==== STUDY MATERIAL

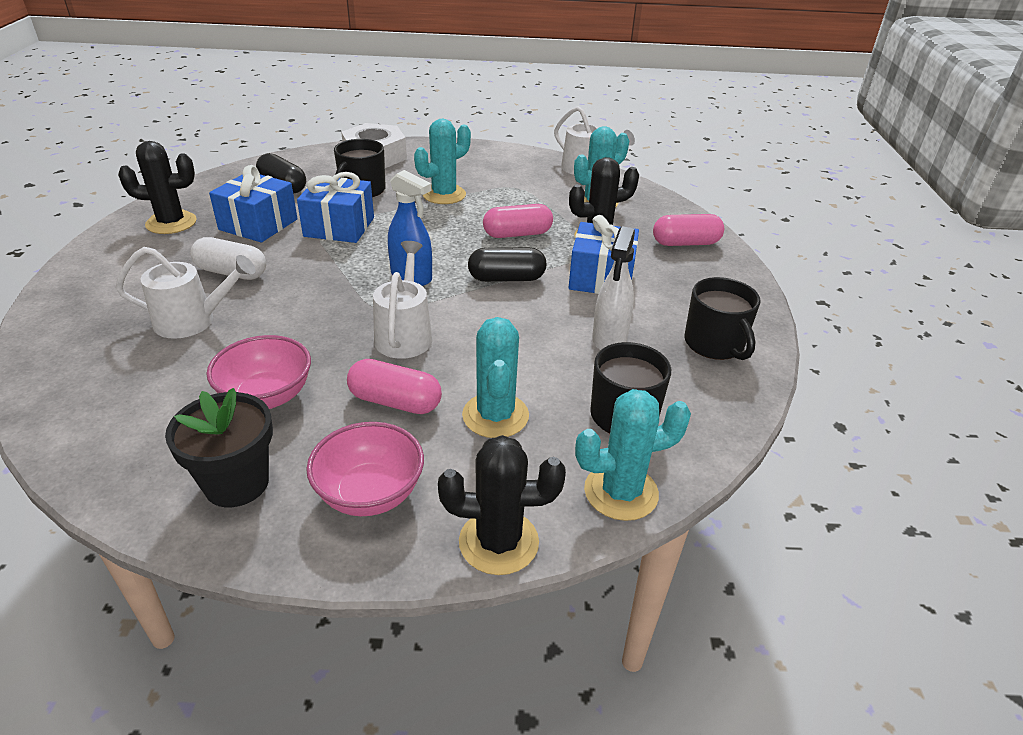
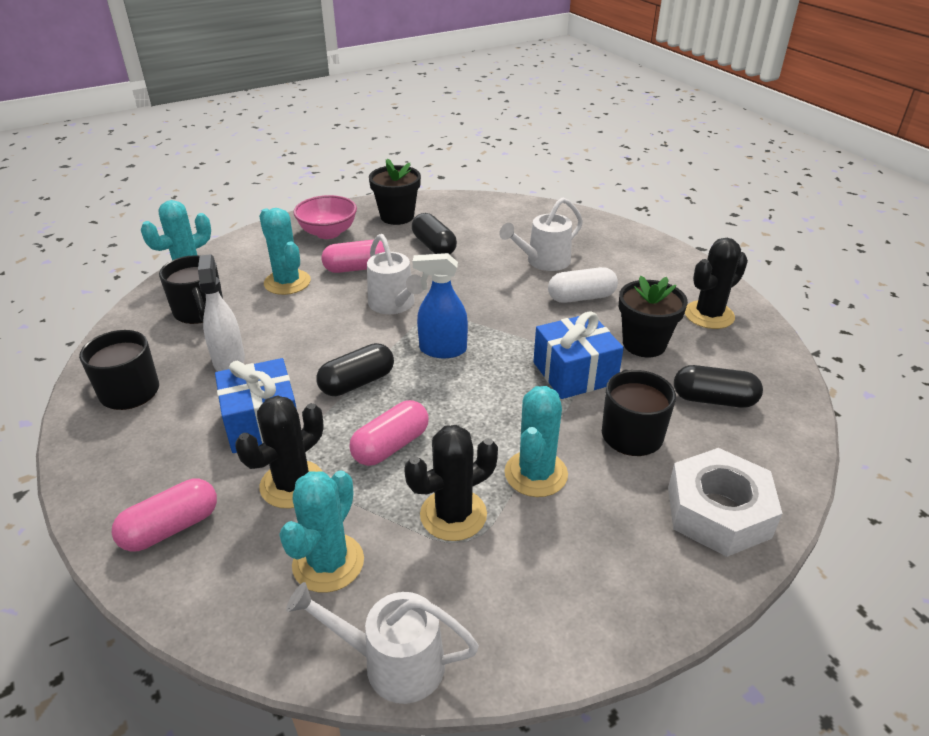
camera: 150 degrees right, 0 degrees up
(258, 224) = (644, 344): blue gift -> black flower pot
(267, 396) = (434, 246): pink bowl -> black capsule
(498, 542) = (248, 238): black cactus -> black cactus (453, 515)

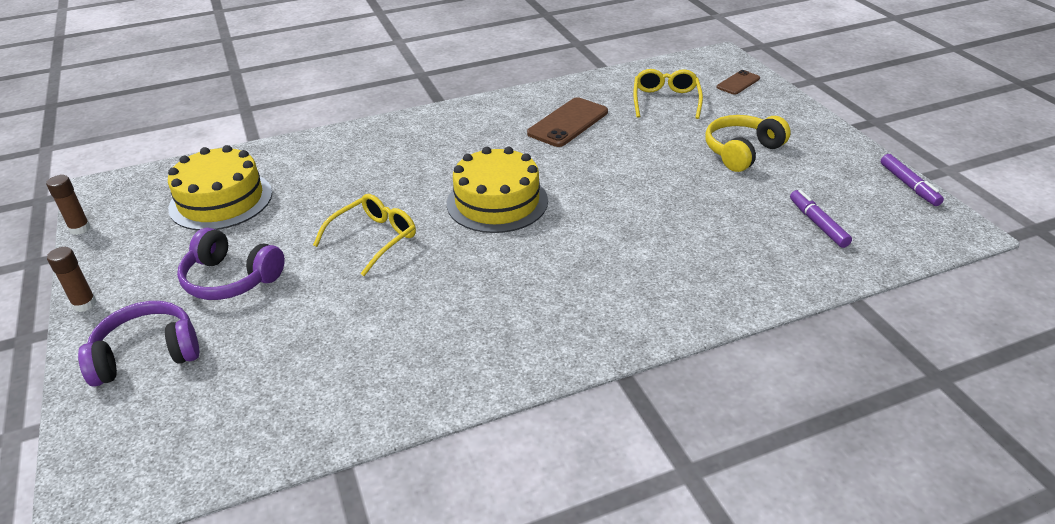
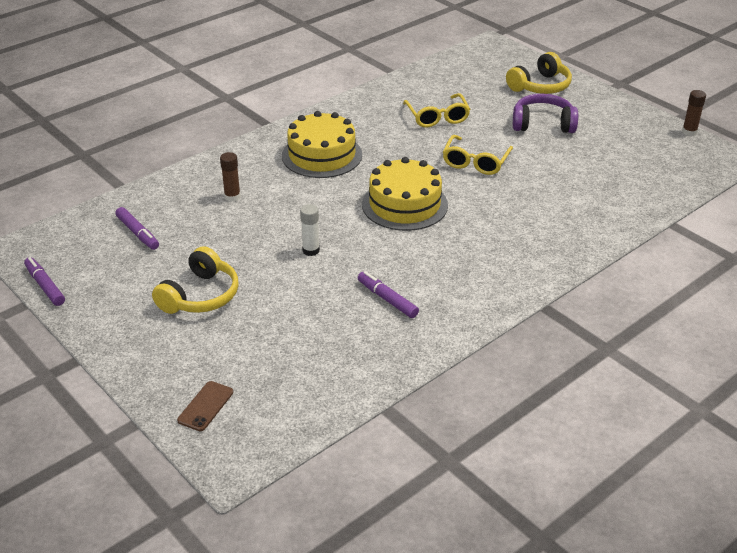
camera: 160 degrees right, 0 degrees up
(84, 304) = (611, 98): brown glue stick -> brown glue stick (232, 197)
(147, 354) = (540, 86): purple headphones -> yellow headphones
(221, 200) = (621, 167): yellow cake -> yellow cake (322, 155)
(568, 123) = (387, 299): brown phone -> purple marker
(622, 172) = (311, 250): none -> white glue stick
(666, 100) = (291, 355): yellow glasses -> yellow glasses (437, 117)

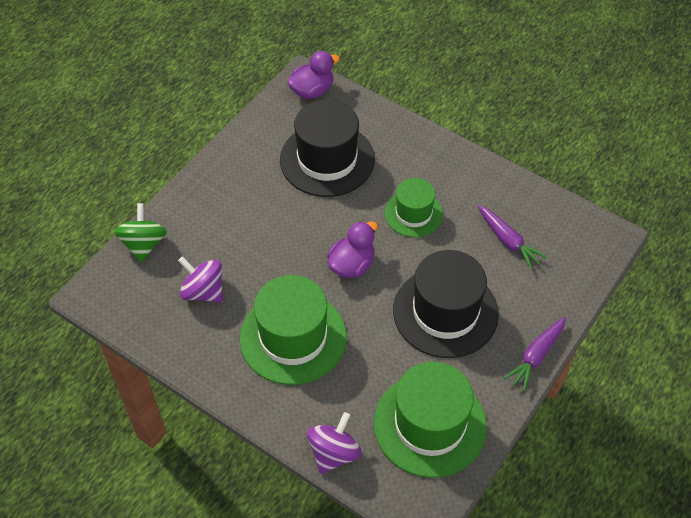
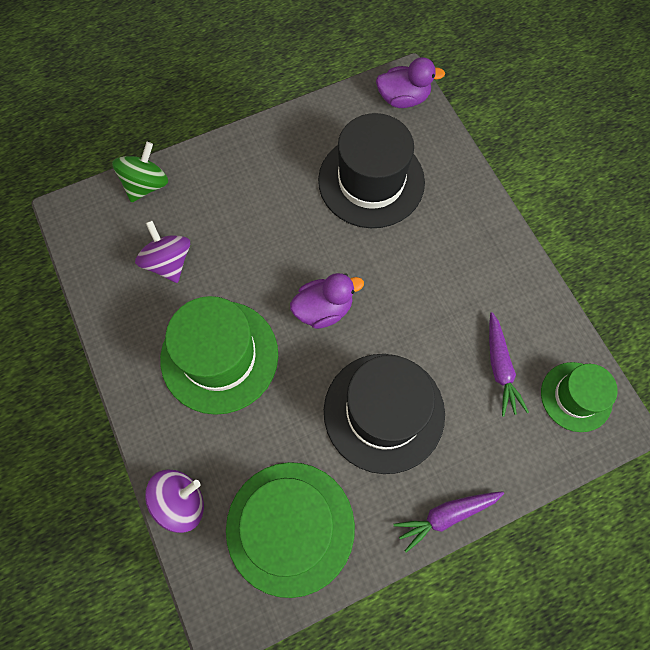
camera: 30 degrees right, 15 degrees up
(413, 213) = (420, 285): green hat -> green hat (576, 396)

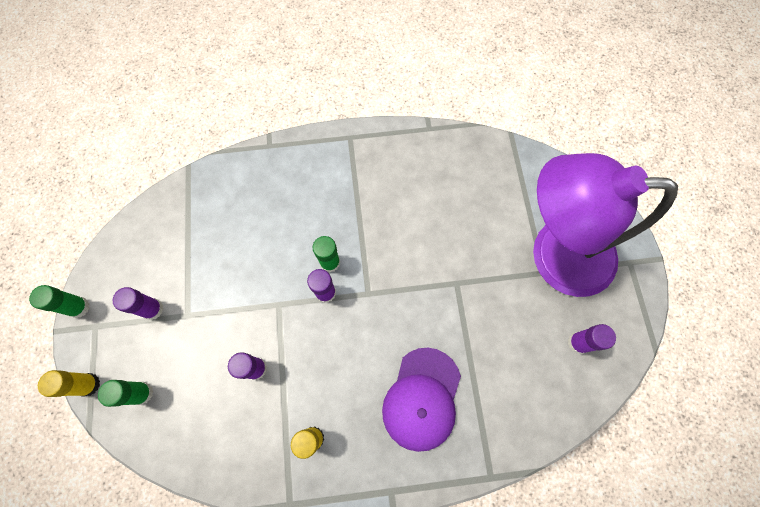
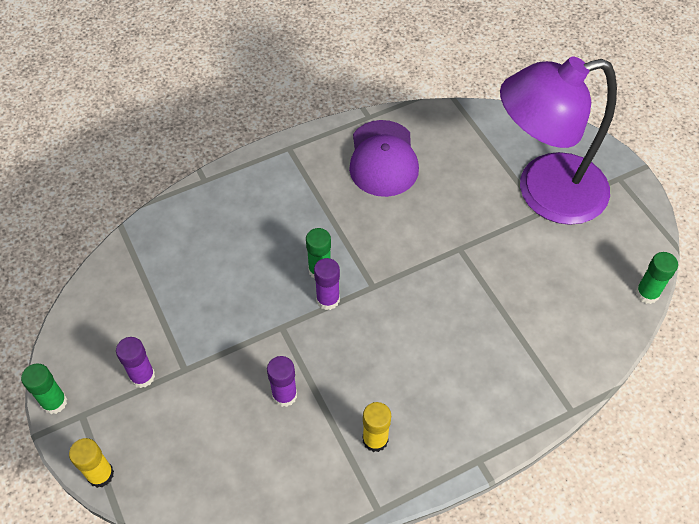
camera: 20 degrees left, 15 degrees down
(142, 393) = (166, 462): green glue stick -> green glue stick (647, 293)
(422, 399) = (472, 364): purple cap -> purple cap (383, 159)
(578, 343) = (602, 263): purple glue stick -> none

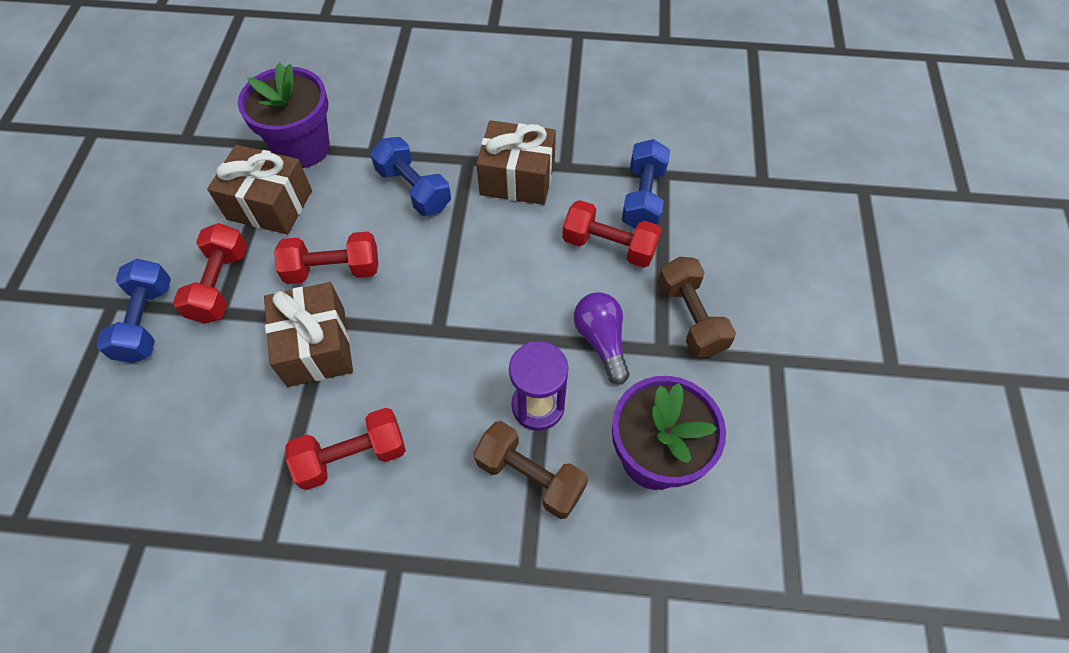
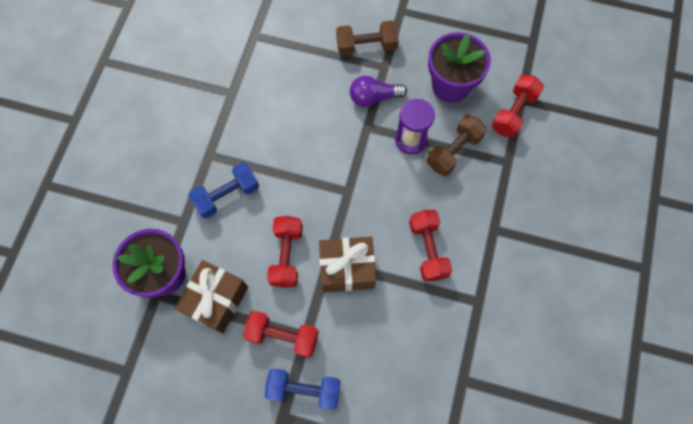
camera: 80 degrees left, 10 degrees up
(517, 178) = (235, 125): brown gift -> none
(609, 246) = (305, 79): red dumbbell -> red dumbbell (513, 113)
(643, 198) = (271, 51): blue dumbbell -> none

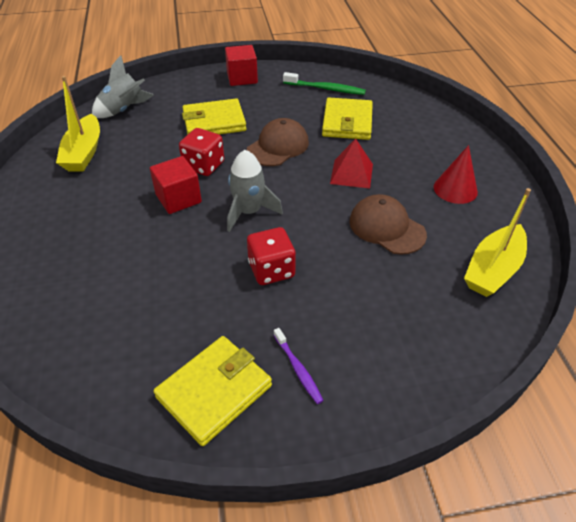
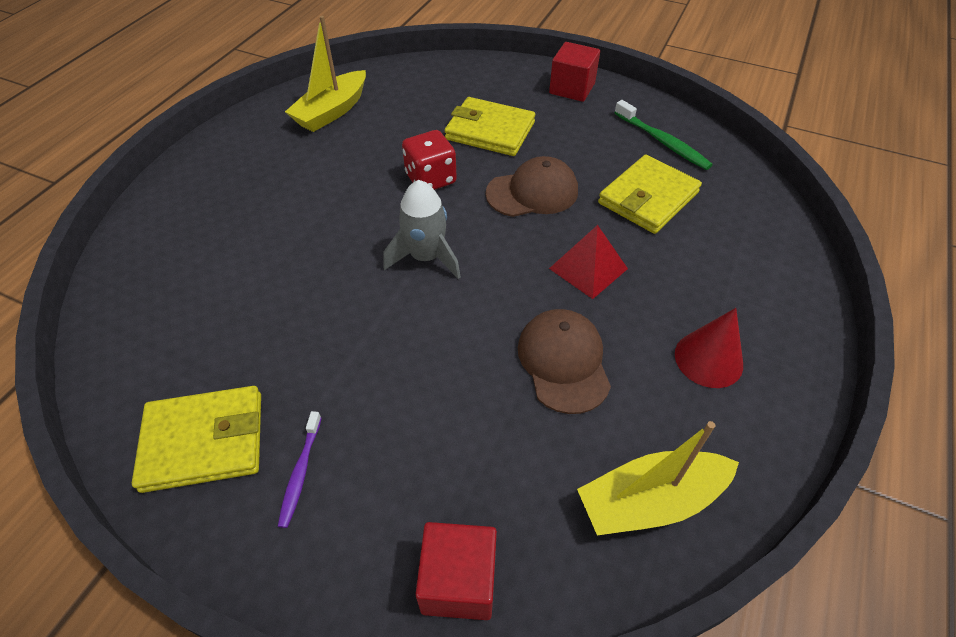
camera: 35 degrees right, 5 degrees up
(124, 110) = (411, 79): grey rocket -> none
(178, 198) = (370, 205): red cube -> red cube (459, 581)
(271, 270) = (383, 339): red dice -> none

========

Repeat the records word for word. Leave out whatever pictures they hold.

ANSWER FOR THIS EXERCISE |
camera: 150 degrees right, 0 degrees up
(258, 224) = (644, 344): blue gift -> black flower pot
(267, 396) = (434, 246): pink bowl -> black capsule
(498, 542) = (248, 238): black cactus -> black cactus (453, 515)

camera: 160 degrees right, 0 degrees up
(84, 304) = (611, 98): brown glue stick -> brown glue stick (232, 197)
(147, 354) = (540, 86): purple headphones -> yellow headphones
(221, 200) = (621, 167): yellow cake -> yellow cake (322, 155)
(568, 123) = (387, 299): brown phone -> purple marker
(622, 172) = (311, 250): none -> white glue stick
(666, 100) = (291, 355): yellow glasses -> yellow glasses (437, 117)

camera: 30 degrees right, 15 degrees up
(413, 213) = (420, 285): green hat -> green hat (576, 396)

camera: 20 degrees left, 15 degrees down
(142, 393) = (166, 462): green glue stick -> green glue stick (647, 293)
(422, 399) = (472, 364): purple cap -> purple cap (383, 159)
(578, 343) = (602, 263): purple glue stick -> none

camera: 80 degrees left, 10 degrees up
(517, 178) = (235, 125): brown gift -> none
(609, 246) = (305, 79): red dumbbell -> red dumbbell (513, 113)
(643, 198) = (271, 51): blue dumbbell -> none

camera: 35 degrees right, 5 degrees up
(124, 110) = (411, 79): grey rocket -> none
(178, 198) = (370, 205): red cube -> red cube (459, 581)
(271, 270) = (383, 339): red dice -> none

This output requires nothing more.